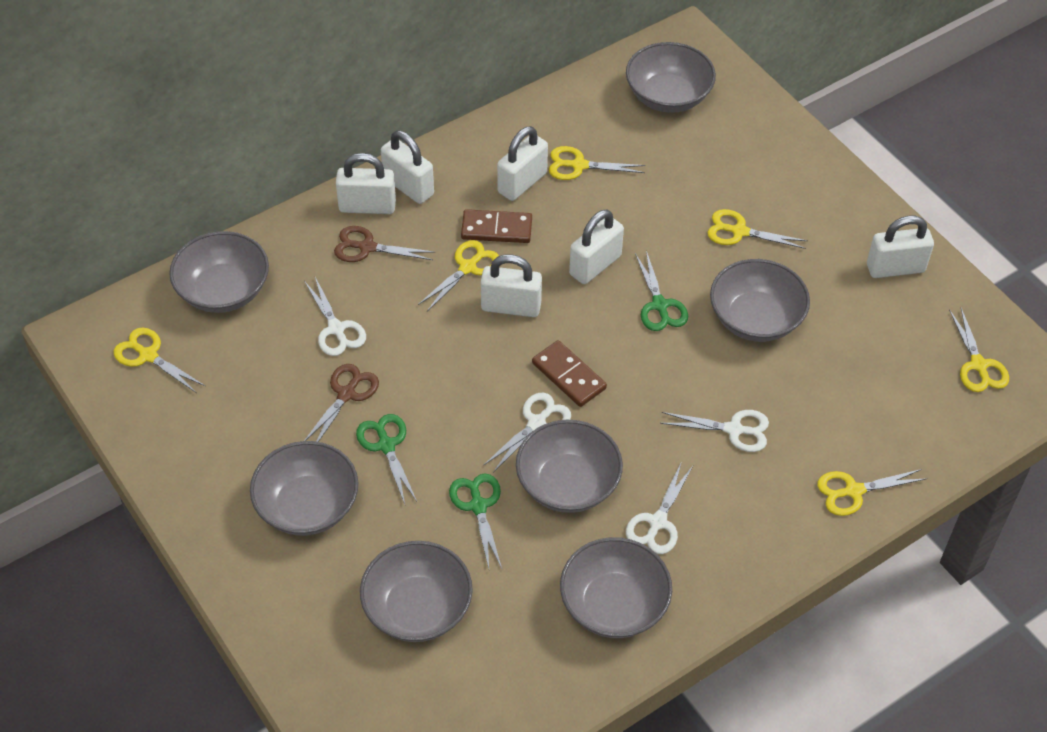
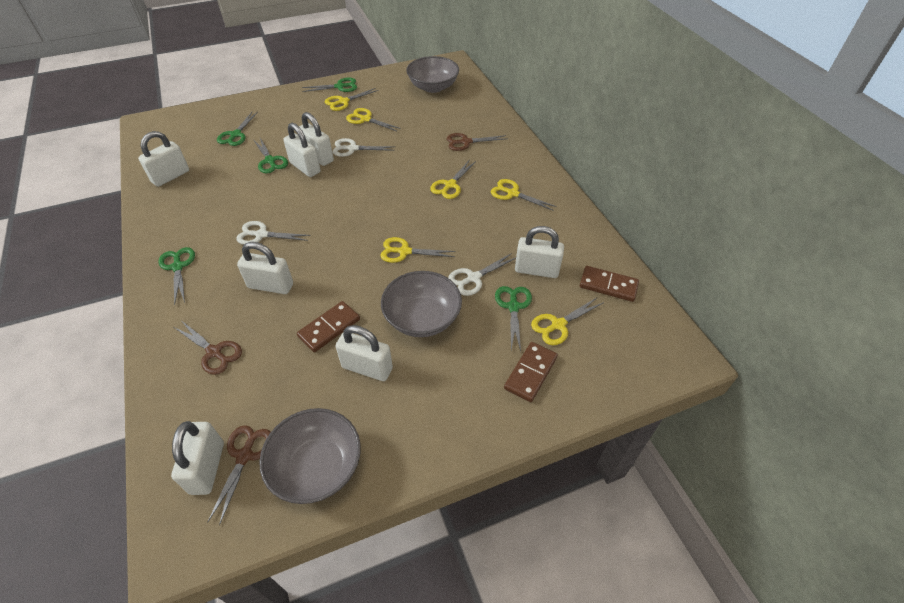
brown domino: 2 -> 3
brown scissors: 2 -> 3
green scissors: 3 -> 5
grey bowl: 7 -> 3
white padlock: 6 -> 7
white scissors: 4 -> 3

--------

A count is needed of the lines in this data that contain "scissors"; give the number and no other text.

3